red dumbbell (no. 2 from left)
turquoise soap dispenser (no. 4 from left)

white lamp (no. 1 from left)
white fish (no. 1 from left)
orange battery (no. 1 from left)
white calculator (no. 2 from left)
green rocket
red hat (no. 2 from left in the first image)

- - -

Work to complete:
An exact transcription of the entries is needed, complete to the final line.

Exercise output:
red dumbbell (no. 2 from left)
turquoise soap dispenser (no. 4 from left)

white lamp (no. 1 from left)
white fish (no. 1 from left)
orange battery (no. 1 from left)
white calculator (no. 2 from left)
green rocket
red hat (no. 2 from left in the first image)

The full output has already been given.